WORK TO DO => Quote the records verbatim from the first line through the line that contains "gray star: moved 4", and stop after that line.

AVAILABLE RECORDS =>
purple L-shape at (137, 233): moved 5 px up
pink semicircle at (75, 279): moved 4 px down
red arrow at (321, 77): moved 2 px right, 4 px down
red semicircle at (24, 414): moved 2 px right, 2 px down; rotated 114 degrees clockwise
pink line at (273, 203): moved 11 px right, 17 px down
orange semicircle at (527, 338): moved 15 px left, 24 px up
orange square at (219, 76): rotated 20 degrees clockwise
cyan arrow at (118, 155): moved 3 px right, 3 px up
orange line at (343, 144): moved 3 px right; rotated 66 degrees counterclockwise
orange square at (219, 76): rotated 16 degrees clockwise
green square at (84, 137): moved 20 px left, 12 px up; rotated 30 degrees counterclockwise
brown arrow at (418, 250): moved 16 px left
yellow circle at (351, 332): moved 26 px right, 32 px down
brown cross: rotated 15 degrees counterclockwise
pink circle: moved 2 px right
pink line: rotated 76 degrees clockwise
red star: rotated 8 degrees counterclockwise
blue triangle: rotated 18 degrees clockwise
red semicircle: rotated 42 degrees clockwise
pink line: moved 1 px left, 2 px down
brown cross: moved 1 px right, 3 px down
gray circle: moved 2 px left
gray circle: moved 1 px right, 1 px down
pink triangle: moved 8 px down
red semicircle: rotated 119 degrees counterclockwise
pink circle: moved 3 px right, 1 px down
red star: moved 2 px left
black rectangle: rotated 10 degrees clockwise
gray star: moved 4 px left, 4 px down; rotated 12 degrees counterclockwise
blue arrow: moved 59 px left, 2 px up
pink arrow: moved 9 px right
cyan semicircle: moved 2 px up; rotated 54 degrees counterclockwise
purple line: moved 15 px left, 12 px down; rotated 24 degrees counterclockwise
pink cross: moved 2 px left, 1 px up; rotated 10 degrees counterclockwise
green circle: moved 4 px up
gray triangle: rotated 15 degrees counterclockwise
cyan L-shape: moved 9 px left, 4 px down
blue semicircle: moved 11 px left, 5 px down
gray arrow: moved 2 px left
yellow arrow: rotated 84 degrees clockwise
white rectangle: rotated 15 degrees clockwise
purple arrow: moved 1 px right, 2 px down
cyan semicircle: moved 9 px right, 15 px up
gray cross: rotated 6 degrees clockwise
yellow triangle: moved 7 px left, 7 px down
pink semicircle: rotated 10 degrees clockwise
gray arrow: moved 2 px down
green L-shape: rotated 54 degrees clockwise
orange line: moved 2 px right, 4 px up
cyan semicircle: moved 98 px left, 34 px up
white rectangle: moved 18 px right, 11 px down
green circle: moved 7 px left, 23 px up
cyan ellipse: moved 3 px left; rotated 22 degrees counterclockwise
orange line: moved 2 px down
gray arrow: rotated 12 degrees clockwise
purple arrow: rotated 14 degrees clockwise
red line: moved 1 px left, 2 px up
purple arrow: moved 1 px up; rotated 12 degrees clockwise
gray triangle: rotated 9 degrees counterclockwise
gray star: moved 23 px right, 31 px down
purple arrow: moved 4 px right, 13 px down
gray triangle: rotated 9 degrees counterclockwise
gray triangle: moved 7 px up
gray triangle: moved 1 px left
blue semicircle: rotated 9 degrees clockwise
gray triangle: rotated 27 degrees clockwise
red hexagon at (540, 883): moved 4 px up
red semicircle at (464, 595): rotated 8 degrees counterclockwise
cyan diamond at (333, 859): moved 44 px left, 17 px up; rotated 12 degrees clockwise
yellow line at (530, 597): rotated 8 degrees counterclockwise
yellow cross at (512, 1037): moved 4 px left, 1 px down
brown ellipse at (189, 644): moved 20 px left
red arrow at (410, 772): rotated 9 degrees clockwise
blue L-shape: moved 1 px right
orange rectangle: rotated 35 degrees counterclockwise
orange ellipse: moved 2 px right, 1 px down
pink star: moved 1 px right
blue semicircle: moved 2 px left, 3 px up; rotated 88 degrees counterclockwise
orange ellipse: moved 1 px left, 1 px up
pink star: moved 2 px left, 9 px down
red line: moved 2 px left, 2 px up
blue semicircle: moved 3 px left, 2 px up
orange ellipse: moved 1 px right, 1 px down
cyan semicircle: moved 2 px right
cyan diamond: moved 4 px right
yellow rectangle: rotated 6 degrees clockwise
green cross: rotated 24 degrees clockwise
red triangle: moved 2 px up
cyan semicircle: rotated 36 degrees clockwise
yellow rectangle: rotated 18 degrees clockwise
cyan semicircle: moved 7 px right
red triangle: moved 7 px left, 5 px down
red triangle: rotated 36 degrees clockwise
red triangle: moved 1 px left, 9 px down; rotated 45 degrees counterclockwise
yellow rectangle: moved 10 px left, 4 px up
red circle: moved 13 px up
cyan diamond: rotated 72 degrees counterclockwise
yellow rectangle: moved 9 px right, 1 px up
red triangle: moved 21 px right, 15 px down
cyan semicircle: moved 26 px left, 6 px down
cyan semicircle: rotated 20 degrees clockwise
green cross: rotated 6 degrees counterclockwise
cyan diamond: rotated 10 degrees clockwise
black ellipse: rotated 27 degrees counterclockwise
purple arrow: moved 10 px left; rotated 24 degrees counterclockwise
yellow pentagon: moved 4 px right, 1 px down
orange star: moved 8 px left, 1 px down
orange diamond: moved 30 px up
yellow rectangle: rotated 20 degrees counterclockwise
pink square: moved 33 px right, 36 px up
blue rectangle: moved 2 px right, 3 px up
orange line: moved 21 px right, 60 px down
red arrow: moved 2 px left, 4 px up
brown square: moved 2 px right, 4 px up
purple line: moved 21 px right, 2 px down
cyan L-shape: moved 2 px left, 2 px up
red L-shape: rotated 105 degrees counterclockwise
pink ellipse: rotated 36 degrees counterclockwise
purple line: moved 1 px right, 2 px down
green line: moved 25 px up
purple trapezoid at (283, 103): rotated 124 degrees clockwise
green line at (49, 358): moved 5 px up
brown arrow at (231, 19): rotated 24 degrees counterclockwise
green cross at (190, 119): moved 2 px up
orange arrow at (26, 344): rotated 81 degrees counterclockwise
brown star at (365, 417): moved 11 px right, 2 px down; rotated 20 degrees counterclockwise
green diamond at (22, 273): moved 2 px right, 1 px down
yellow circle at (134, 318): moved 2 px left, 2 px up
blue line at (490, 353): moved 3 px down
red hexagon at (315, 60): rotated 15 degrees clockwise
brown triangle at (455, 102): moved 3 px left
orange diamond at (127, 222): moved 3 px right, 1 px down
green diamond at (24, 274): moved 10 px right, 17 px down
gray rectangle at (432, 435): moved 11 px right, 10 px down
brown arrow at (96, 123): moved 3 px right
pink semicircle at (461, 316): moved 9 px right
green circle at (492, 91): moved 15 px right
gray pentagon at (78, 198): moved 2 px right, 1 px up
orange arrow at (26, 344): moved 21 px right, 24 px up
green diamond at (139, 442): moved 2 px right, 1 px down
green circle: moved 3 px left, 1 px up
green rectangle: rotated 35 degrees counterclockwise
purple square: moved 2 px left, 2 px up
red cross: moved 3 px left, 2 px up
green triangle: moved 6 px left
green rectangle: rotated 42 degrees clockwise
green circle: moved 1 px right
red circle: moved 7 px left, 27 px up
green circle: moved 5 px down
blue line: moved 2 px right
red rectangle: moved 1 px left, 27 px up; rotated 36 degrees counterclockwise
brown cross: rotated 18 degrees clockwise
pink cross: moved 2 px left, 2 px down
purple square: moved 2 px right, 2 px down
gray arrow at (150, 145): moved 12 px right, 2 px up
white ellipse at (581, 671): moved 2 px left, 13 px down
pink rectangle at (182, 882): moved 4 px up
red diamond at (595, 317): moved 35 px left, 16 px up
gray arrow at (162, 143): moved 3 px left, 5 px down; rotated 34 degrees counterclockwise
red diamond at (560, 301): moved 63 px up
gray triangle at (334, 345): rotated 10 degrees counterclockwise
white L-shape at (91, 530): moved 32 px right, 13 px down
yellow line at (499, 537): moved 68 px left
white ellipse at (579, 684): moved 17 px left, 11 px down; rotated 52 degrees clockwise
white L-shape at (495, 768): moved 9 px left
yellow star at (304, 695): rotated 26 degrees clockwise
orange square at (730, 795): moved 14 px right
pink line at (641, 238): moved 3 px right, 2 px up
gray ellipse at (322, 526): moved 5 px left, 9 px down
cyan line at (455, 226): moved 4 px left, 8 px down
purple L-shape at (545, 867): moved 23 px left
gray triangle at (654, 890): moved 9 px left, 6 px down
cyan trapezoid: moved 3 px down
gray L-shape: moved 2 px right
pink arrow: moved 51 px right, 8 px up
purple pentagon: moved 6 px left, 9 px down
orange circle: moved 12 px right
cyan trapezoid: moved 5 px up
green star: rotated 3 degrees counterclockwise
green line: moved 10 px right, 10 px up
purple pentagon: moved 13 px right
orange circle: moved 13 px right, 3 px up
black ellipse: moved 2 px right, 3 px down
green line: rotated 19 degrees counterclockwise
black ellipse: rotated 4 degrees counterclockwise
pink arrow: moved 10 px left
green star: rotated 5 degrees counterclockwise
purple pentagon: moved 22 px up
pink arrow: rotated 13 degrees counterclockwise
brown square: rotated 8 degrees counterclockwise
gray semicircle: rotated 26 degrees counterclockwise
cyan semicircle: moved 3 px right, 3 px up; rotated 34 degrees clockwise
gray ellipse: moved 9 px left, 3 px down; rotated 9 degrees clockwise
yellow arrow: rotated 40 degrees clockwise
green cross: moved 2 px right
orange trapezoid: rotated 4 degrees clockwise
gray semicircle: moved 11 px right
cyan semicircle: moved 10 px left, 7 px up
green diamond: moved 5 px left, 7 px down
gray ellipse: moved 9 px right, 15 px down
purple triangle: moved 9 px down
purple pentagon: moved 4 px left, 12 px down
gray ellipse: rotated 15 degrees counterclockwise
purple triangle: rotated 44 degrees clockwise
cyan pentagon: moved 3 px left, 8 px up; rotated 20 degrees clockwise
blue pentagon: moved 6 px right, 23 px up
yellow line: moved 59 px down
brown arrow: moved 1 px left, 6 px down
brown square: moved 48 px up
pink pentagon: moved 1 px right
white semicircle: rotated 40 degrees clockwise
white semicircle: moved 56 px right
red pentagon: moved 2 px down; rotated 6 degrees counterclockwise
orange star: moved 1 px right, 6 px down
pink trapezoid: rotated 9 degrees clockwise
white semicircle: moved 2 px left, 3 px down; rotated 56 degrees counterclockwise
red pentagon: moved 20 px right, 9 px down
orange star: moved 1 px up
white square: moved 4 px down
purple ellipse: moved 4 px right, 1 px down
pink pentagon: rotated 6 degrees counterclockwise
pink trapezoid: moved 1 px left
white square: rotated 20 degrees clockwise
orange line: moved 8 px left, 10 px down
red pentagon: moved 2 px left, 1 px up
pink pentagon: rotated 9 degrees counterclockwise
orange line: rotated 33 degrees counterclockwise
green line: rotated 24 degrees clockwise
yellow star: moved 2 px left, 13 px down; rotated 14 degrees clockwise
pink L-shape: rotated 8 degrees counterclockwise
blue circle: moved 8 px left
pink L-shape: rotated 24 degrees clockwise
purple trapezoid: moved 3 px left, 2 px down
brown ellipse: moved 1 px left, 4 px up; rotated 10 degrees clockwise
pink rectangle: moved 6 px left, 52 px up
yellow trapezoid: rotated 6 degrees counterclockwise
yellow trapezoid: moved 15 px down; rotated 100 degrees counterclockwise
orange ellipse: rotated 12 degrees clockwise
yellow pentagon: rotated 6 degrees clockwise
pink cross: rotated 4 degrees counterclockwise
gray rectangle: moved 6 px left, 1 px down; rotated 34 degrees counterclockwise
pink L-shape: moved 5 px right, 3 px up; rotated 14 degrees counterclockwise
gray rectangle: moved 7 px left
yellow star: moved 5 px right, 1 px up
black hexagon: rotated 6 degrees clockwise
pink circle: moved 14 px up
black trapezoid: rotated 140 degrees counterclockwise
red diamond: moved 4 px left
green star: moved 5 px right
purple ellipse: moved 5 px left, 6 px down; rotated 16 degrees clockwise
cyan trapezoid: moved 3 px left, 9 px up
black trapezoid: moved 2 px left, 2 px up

CORRECT OUTPUT =>
purple L-shape at (137, 233): moved 5 px up
pink semicircle at (75, 279): moved 4 px down
red arrow at (321, 77): moved 2 px right, 4 px down
red semicircle at (24, 414): moved 2 px right, 2 px down; rotated 114 degrees clockwise
pink line at (273, 203): moved 11 px right, 17 px down
orange semicircle at (527, 338): moved 15 px left, 24 px up
orange square at (219, 76): rotated 20 degrees clockwise
cyan arrow at (118, 155): moved 3 px right, 3 px up
orange line at (343, 144): moved 3 px right; rotated 66 degrees counterclockwise
orange square at (219, 76): rotated 16 degrees clockwise
green square at (84, 137): moved 20 px left, 12 px up; rotated 30 degrees counterclockwise
brown arrow at (418, 250): moved 16 px left
yellow circle at (351, 332): moved 26 px right, 32 px down
brown cross: rotated 15 degrees counterclockwise
pink circle: moved 2 px right
pink line: rotated 76 degrees clockwise
red star: rotated 8 degrees counterclockwise
blue triangle: rotated 18 degrees clockwise
red semicircle: rotated 42 degrees clockwise
pink line: moved 1 px left, 2 px down
brown cross: moved 1 px right, 3 px down
gray circle: moved 2 px left
gray circle: moved 1 px right, 1 px down
pink triangle: moved 8 px down
red semicircle: rotated 119 degrees counterclockwise
pink circle: moved 3 px right, 1 px down
red star: moved 2 px left
black rectangle: rotated 10 degrees clockwise
gray star: moved 4 px left, 4 px down; rotated 12 degrees counterclockwise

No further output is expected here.